_Activity_
From the records that follow, copy every line that contains the word "Käse".

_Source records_

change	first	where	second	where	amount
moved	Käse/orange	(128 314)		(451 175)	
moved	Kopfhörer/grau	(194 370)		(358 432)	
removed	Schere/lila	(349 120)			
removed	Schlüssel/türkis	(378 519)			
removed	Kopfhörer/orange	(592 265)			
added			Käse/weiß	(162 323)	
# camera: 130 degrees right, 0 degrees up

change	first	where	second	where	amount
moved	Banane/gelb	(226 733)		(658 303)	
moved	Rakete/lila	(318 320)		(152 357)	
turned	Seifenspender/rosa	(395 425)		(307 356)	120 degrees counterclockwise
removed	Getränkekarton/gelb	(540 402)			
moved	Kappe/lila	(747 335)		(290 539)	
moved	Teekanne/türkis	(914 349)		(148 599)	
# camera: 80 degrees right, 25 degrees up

--

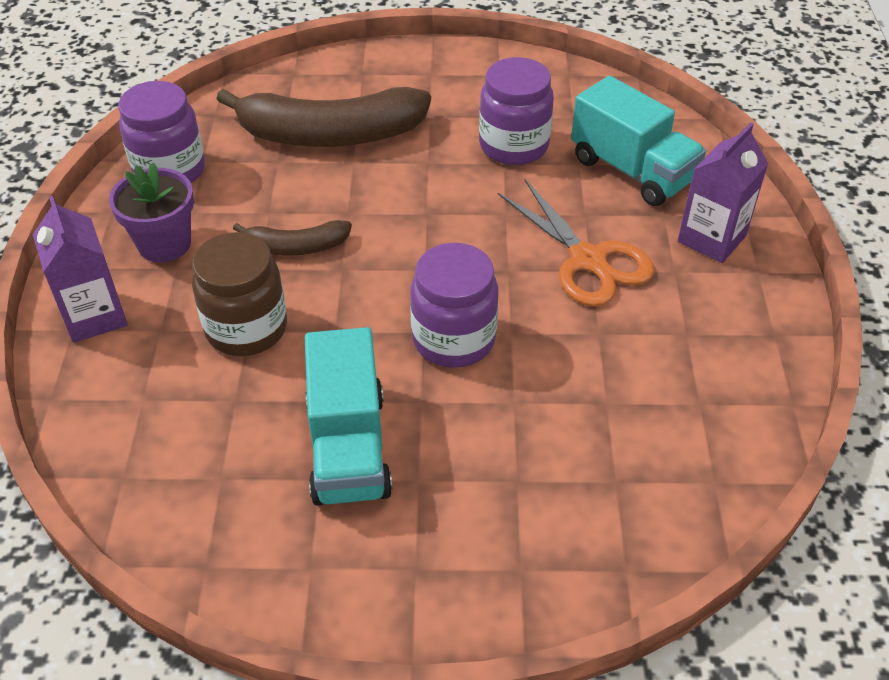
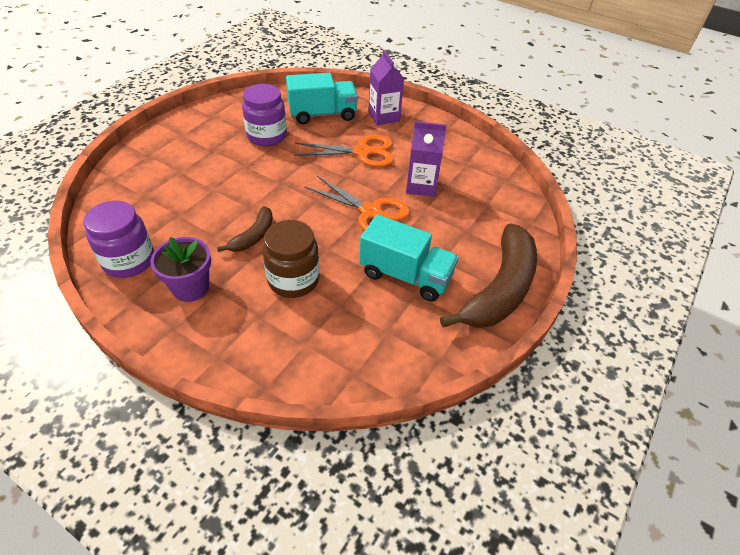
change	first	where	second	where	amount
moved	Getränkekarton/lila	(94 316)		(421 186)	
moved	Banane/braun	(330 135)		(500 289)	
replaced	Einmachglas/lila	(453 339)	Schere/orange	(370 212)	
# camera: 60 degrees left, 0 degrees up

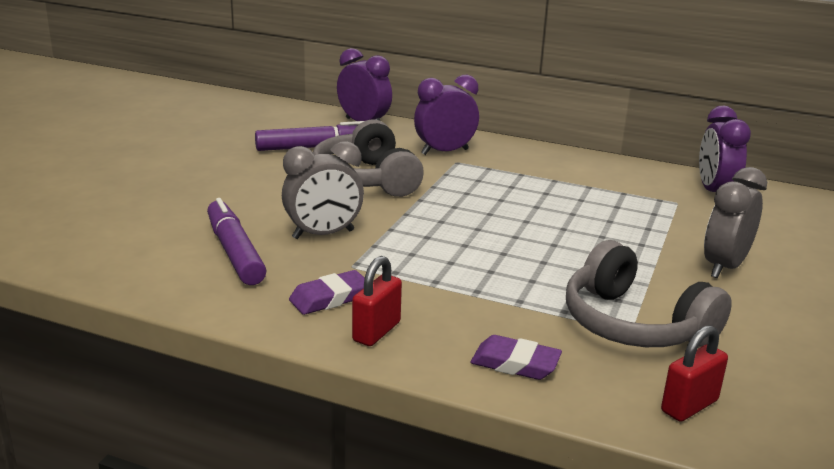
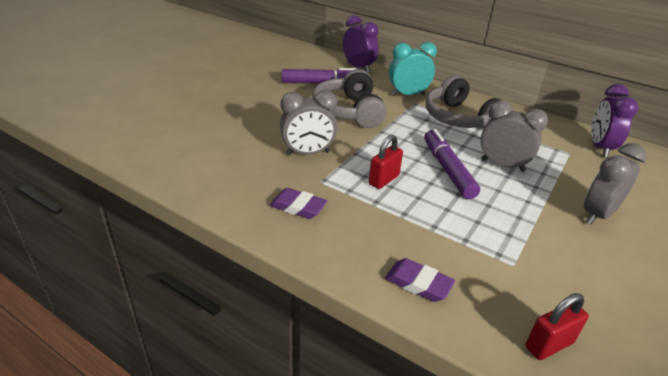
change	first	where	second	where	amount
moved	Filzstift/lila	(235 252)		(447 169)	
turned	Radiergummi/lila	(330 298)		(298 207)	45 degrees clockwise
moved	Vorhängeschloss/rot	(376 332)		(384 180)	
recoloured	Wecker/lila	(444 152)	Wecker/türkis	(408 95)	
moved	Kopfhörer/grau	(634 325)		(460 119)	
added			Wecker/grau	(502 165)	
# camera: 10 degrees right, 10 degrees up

_Your solution_
moved	Käse/orange	(128 314)		(451 175)	
added			Käse/weiß	(162 323)	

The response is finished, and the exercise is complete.